- _About this exercise_
The listing below contains a span that opens with the line containing "C2: 220nF (GND, VIN) -> 220nF (GND, PWR_IN)" and closes with the line containing "X2: 12MHz (U2/XTAL1, U2/XTAL2)". Return that span exactly.

- _Materials provided_
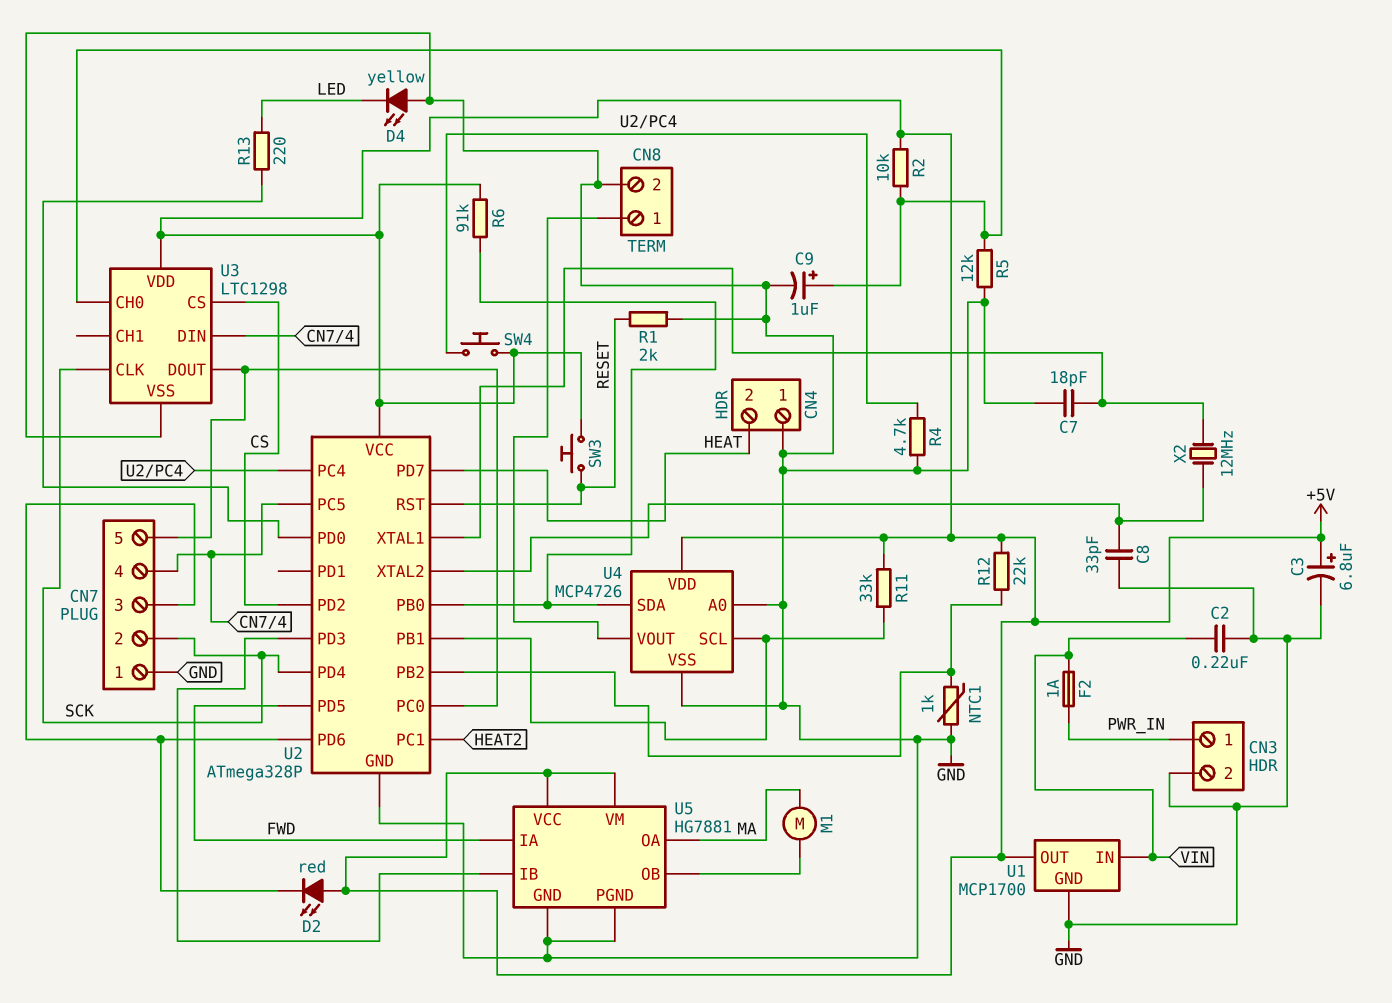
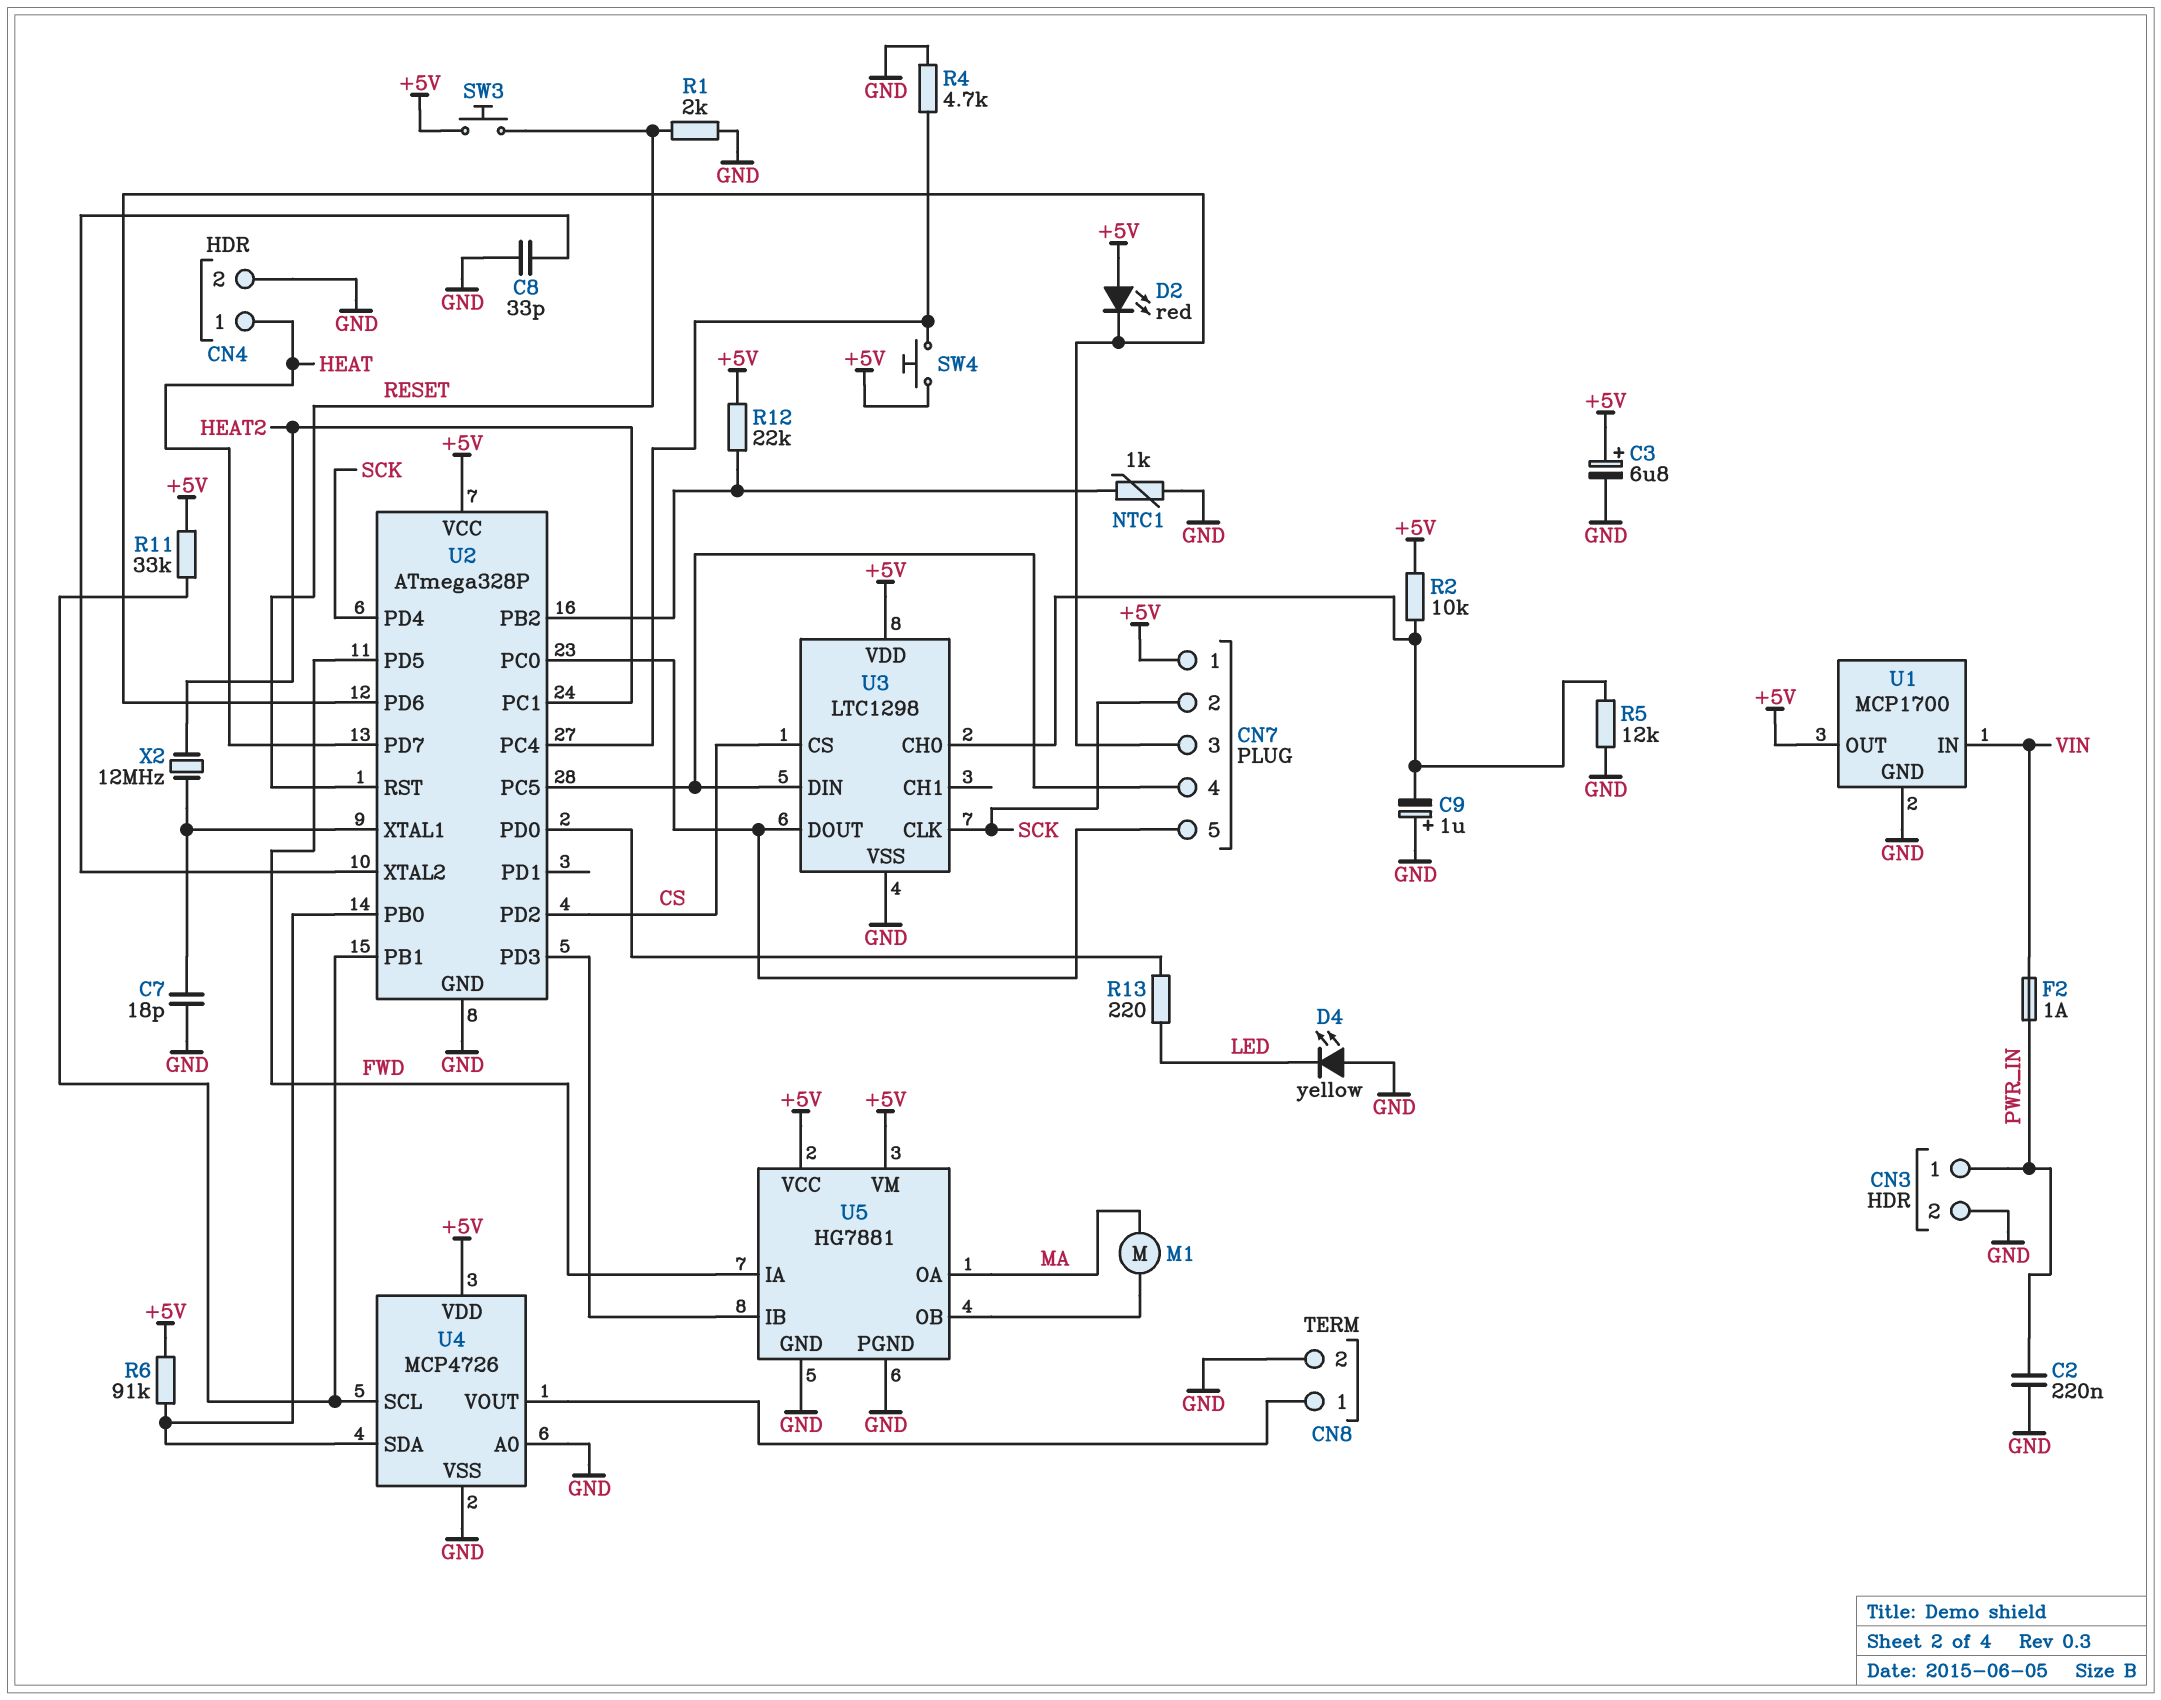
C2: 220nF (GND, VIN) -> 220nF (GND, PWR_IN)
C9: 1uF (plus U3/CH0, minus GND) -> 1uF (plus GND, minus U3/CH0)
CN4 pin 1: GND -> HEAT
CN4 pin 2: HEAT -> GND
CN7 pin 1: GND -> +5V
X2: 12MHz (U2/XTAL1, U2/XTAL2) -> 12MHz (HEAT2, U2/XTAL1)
* * *
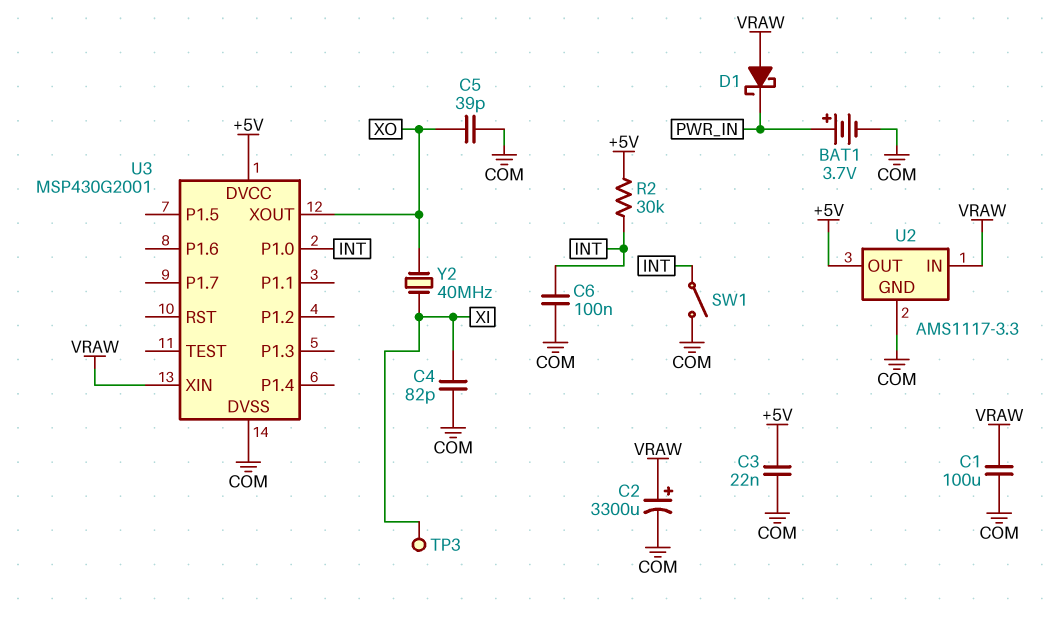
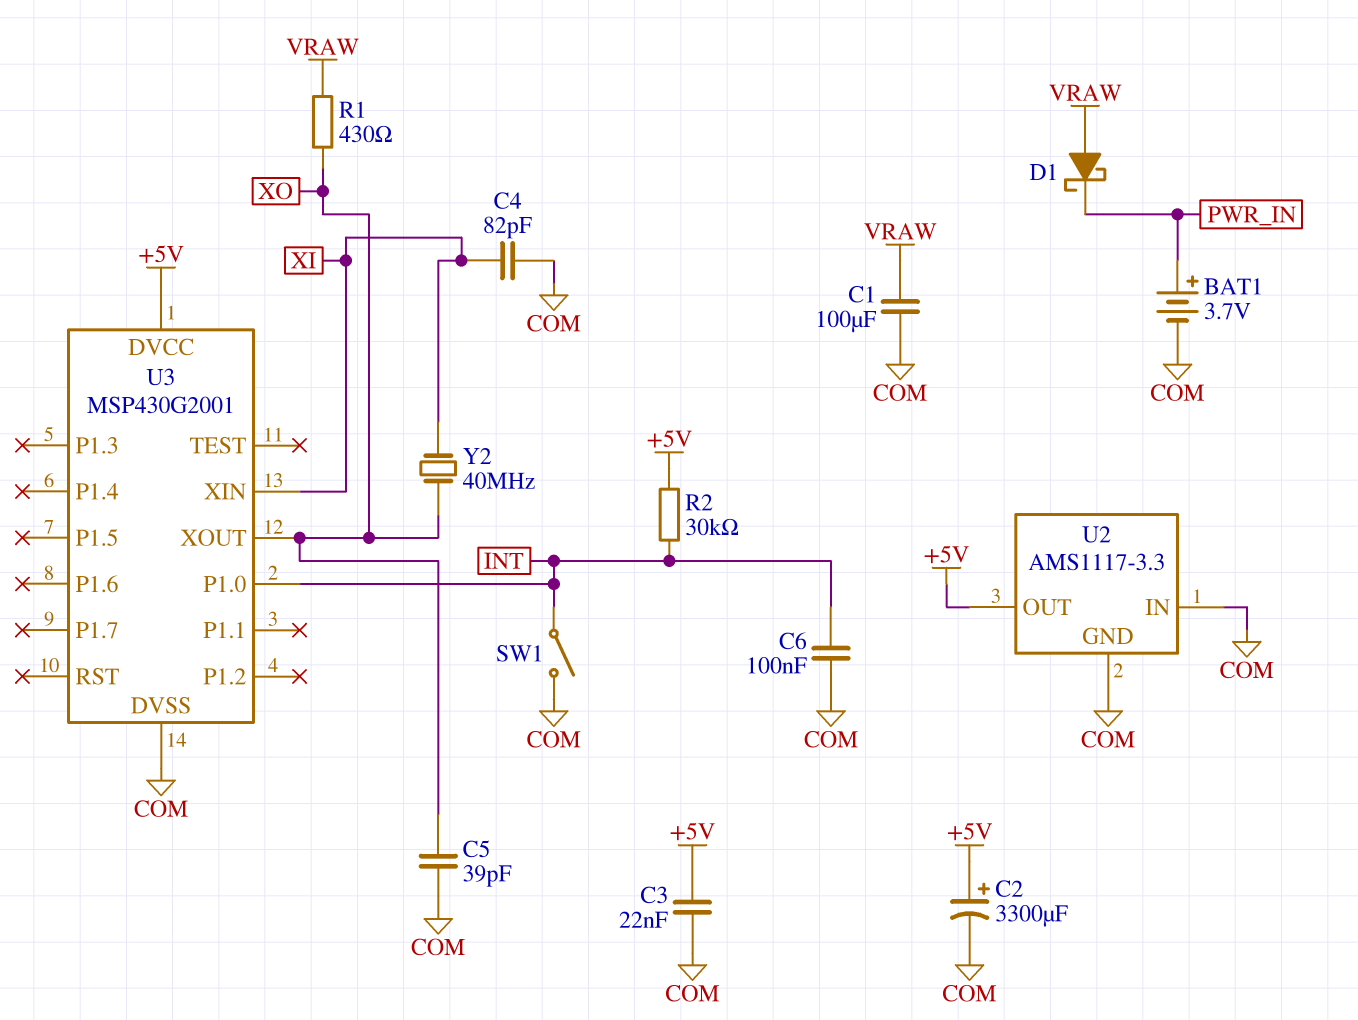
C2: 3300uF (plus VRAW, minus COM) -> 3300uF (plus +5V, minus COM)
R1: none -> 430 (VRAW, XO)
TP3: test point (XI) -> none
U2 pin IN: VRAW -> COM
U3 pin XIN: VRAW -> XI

- _Solution for this exercise_
C2: 220nF (GND, VIN) -> 220nF (GND, PWR_IN)
C9: 1uF (plus U3/CH0, minus GND) -> 1uF (plus GND, minus U3/CH0)
CN4 pin 1: GND -> HEAT
CN4 pin 2: HEAT -> GND
CN7 pin 1: GND -> +5V
X2: 12MHz (U2/XTAL1, U2/XTAL2) -> 12MHz (HEAT2, U2/XTAL1)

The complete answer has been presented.